• Brief: Begin at the line containing "(279, 407) = (242, 390): grey capsule -> none" and end at the final line of the entries. Please reproduce those lines exactly.

• Source material:
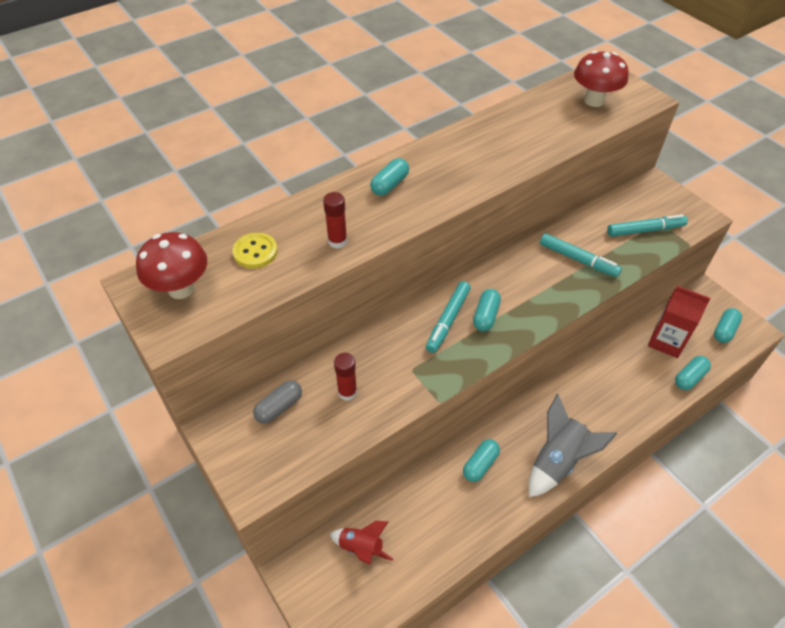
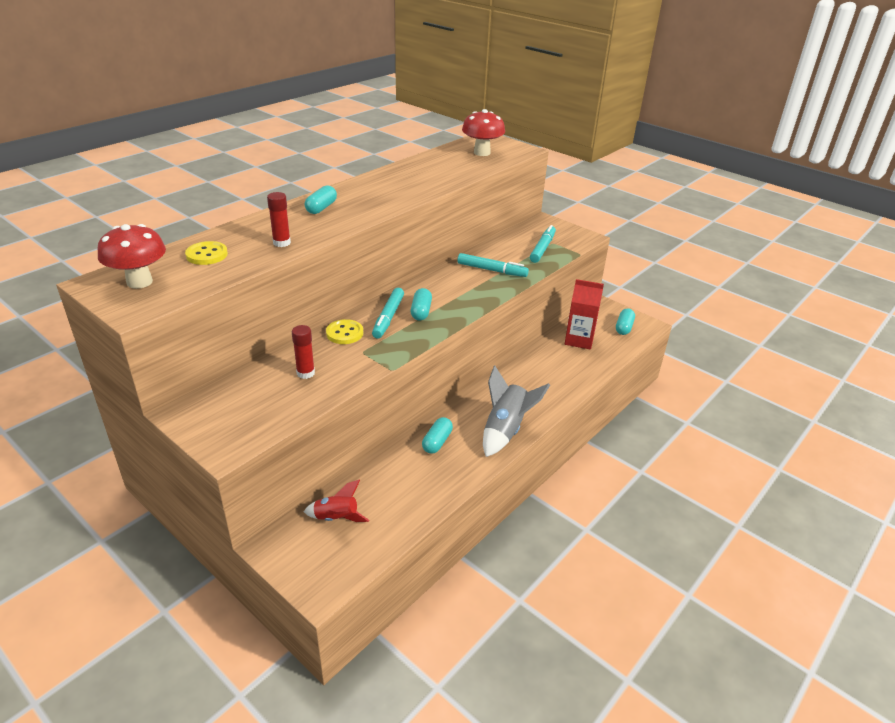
camera: 15 degrees left, 15 degrees down
(279, 407) = (242, 390): grey capsule -> none
(397, 338) = (344, 333): none -> yellow button
(645, 230) = (542, 248): turquoise marker -> turquoise marker turned 45 degrees counterclockwise
(689, 378) = (603, 361): turquoise capsule -> none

• Response area:
(279, 407) = (242, 390): grey capsule -> none
(397, 338) = (344, 333): none -> yellow button
(645, 230) = (542, 248): turquoise marker -> turquoise marker turned 45 degrees counterclockwise
(689, 378) = (603, 361): turquoise capsule -> none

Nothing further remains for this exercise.